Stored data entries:
********

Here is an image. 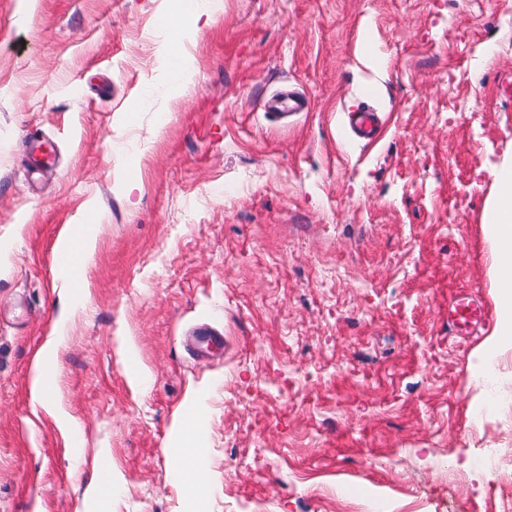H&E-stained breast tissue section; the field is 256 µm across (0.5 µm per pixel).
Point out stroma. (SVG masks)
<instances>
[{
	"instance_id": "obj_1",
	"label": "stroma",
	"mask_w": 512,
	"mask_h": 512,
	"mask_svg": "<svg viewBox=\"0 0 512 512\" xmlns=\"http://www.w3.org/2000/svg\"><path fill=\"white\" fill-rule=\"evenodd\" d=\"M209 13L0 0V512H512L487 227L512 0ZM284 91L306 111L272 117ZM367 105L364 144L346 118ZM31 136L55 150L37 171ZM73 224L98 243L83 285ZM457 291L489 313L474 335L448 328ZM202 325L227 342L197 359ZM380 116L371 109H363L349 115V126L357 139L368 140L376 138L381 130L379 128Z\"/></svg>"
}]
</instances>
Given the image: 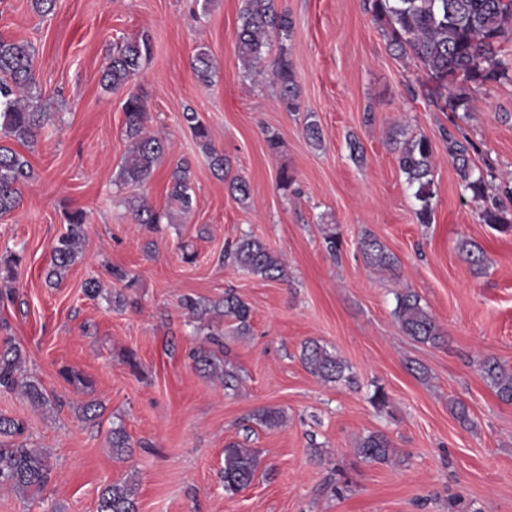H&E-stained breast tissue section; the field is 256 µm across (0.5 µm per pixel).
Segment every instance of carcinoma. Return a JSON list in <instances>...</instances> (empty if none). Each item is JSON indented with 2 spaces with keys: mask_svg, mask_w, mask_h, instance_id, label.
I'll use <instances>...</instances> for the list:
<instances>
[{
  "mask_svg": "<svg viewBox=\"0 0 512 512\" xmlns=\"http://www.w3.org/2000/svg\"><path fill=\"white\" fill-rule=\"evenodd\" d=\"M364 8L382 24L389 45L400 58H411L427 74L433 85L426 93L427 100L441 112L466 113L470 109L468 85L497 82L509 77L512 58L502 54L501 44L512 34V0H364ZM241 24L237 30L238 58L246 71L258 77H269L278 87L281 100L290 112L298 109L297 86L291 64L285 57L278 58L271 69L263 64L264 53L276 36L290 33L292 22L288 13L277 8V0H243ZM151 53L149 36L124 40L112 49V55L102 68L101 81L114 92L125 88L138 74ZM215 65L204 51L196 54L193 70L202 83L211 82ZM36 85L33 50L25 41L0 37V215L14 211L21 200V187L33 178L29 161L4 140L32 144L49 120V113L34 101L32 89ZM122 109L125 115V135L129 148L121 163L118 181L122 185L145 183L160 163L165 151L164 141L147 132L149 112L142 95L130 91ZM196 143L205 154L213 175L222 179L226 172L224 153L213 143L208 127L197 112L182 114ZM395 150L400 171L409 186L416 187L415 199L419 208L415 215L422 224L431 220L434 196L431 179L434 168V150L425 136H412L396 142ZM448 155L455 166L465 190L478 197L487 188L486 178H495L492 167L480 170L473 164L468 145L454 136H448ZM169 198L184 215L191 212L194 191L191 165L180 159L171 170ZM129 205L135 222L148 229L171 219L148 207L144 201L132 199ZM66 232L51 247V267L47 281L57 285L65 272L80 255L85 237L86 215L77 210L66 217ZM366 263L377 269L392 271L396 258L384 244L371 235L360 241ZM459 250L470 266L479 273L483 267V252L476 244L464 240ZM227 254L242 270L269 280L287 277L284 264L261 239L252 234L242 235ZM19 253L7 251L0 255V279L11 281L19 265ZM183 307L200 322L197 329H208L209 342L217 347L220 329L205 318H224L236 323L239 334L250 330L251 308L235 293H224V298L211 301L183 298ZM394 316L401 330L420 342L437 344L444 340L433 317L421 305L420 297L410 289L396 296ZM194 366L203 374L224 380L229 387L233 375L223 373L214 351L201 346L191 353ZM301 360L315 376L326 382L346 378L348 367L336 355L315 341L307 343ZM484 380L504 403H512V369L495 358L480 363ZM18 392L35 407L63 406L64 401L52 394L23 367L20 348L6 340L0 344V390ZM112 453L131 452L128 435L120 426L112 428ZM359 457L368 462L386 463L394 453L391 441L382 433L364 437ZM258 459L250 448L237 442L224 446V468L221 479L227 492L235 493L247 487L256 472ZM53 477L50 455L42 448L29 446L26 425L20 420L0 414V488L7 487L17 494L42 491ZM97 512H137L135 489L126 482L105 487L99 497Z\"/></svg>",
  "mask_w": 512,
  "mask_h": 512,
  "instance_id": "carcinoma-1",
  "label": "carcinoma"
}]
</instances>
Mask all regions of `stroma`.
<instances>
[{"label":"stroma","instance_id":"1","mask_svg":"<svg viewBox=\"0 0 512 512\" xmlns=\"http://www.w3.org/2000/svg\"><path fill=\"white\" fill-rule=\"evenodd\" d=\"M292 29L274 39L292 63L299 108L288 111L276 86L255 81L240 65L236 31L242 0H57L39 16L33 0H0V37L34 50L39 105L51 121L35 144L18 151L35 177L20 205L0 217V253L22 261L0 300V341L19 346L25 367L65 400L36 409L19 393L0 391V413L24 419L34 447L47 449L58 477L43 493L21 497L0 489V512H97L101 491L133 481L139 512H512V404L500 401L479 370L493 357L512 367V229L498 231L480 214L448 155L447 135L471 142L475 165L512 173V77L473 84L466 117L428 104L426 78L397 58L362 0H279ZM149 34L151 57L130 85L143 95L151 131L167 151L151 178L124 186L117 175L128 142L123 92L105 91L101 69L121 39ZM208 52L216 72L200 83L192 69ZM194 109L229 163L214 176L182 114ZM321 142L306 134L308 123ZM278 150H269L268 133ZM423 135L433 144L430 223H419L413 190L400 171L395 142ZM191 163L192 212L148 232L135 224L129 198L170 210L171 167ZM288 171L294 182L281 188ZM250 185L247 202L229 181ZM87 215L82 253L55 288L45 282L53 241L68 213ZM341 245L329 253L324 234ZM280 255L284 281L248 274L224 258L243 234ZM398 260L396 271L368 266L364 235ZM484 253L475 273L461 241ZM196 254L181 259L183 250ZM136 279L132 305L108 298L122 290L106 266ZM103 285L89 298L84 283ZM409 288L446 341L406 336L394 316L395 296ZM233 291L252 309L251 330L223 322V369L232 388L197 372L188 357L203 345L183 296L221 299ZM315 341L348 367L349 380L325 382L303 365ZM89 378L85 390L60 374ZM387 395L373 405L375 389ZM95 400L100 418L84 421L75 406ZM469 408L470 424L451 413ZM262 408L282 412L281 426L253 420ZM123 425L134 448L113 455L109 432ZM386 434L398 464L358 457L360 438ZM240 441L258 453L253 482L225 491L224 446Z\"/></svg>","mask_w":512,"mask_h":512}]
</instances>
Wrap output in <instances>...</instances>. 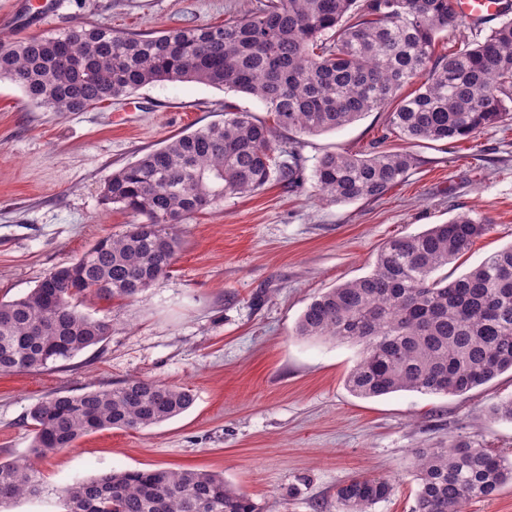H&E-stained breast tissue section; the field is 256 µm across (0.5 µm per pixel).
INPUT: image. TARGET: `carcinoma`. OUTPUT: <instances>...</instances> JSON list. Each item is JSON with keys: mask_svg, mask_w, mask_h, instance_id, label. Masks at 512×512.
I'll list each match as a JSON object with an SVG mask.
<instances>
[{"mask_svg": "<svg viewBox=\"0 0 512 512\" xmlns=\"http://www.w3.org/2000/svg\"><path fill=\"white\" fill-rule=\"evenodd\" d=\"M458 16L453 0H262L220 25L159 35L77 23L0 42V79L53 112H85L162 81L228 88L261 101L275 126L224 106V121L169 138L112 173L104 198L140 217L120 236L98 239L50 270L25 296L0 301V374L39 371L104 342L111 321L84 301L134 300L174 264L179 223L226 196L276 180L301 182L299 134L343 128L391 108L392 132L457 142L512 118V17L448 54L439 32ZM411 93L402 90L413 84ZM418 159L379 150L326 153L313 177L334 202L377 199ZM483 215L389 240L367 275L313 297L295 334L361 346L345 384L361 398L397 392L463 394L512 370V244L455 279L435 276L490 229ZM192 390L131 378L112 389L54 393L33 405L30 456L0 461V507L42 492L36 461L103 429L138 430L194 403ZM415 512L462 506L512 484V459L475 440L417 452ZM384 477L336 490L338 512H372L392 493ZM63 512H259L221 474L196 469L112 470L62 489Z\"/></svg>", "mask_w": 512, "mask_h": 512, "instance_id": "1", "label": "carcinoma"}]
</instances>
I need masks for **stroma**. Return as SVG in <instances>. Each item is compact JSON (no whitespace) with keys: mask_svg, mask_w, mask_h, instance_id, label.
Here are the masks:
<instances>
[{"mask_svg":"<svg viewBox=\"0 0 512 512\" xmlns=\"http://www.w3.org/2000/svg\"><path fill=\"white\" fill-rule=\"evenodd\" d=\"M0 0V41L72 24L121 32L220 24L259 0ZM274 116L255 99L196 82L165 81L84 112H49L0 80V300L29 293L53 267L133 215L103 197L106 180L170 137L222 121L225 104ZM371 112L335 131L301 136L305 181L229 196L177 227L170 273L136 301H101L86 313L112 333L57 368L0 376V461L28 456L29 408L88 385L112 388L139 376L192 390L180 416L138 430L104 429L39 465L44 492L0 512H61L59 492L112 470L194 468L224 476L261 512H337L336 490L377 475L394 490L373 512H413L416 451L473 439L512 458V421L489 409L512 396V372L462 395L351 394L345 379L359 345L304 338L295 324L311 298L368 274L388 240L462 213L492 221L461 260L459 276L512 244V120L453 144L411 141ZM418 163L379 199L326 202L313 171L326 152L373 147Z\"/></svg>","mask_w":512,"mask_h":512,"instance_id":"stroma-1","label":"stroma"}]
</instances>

********

→ WHAT IS NEEDED
Lines in the records that hold the word "item" are to be counted; give only the total.

→ SOLUTION
3